§ ACTION ITEM
Which of the lines below contain the word "pediatric"? Copy each of them in full.

§ TASK INPUT
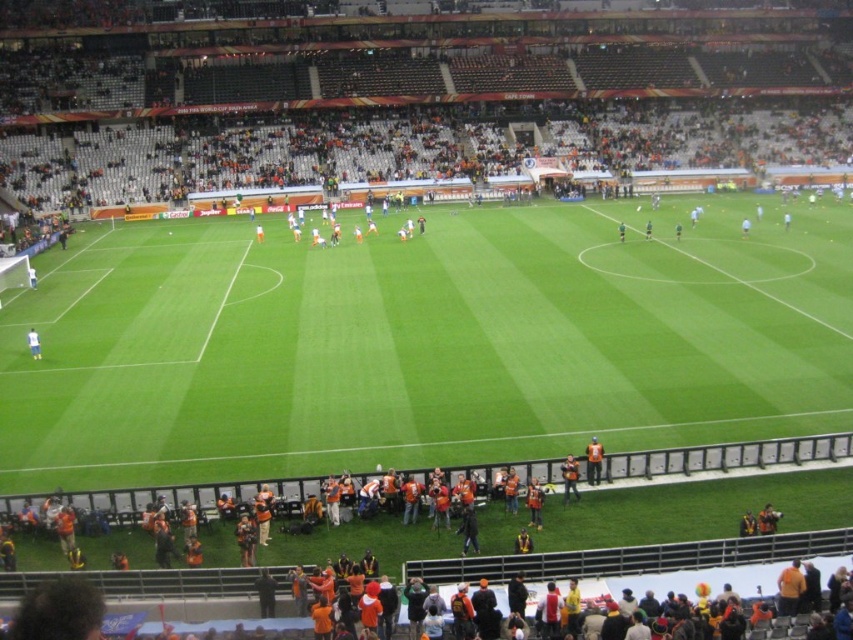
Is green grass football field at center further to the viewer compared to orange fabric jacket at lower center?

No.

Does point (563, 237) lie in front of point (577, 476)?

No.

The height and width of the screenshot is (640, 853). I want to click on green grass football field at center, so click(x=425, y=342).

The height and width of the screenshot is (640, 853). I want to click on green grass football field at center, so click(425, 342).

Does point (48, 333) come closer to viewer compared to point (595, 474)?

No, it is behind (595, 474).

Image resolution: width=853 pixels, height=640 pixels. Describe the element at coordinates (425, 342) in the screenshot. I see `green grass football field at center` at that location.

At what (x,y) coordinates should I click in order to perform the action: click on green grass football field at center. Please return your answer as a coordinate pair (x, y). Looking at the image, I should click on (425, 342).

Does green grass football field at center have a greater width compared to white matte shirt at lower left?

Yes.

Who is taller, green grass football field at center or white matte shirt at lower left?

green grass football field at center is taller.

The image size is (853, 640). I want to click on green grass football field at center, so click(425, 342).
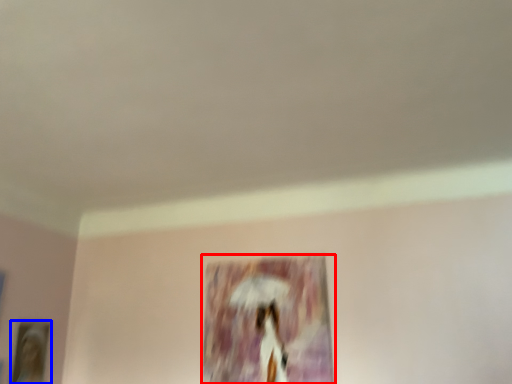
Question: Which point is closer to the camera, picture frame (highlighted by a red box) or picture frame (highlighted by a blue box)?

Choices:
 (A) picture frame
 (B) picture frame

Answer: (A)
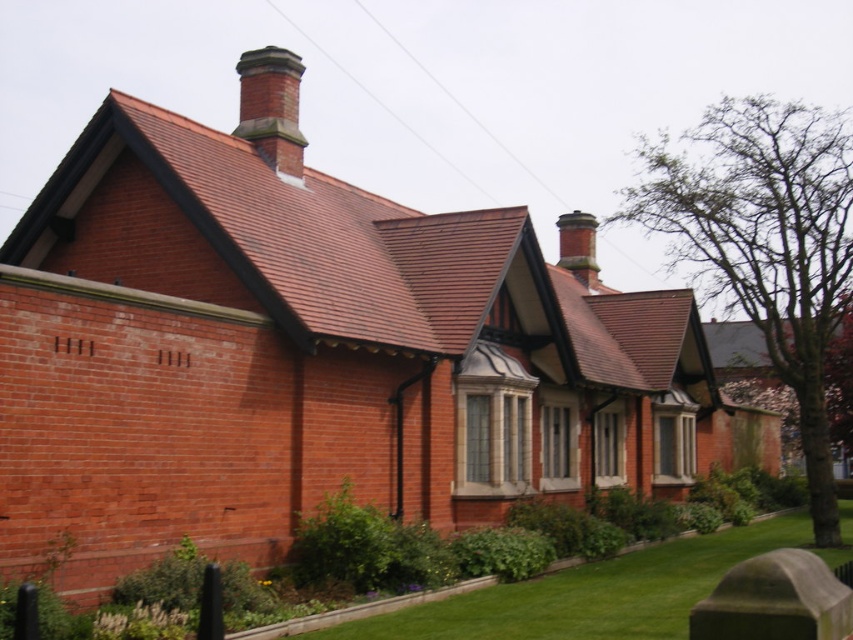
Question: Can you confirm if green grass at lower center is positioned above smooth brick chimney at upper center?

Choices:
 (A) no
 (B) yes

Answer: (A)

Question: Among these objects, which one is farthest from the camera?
--
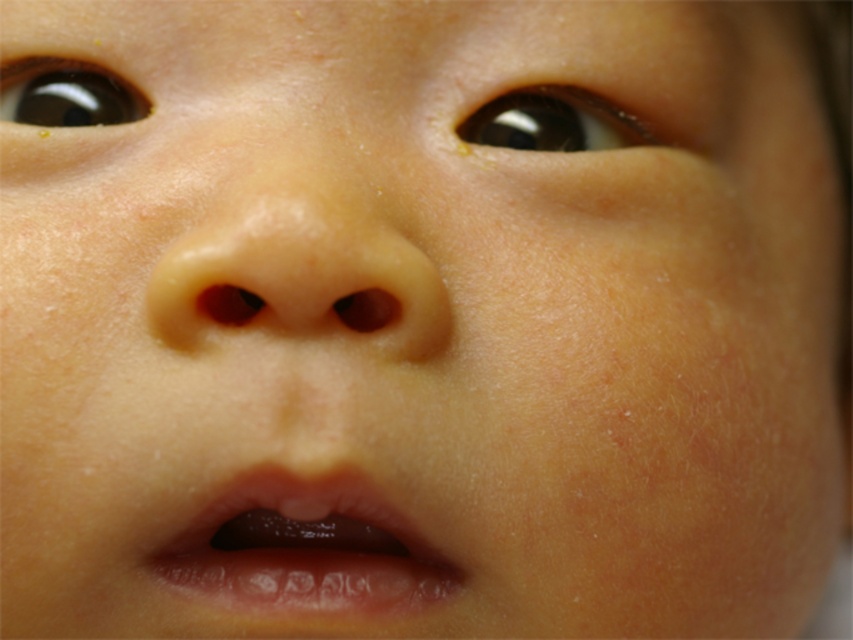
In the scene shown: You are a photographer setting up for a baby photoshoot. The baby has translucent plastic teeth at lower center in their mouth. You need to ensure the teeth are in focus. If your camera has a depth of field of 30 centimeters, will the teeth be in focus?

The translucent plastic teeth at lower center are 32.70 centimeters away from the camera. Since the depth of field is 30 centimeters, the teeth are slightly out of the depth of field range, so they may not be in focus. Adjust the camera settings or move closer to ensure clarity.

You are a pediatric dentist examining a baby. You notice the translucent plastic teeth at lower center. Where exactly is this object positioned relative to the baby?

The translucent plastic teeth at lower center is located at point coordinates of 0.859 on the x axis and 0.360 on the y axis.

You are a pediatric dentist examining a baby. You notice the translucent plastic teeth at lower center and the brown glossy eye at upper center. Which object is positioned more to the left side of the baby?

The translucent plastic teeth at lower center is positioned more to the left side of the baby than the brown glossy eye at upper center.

§ FINISHED TASK
You are a pediatric dentist examining a baby. You notice the translucent plastic teeth at lower center. Where exactly is this object positioned relative to the baby?
You are a pediatric dentist examining a baby. You notice the translucent plastic teeth at lower center and the brown glossy eye at upper center. Which object is positioned more to the left side of the baby?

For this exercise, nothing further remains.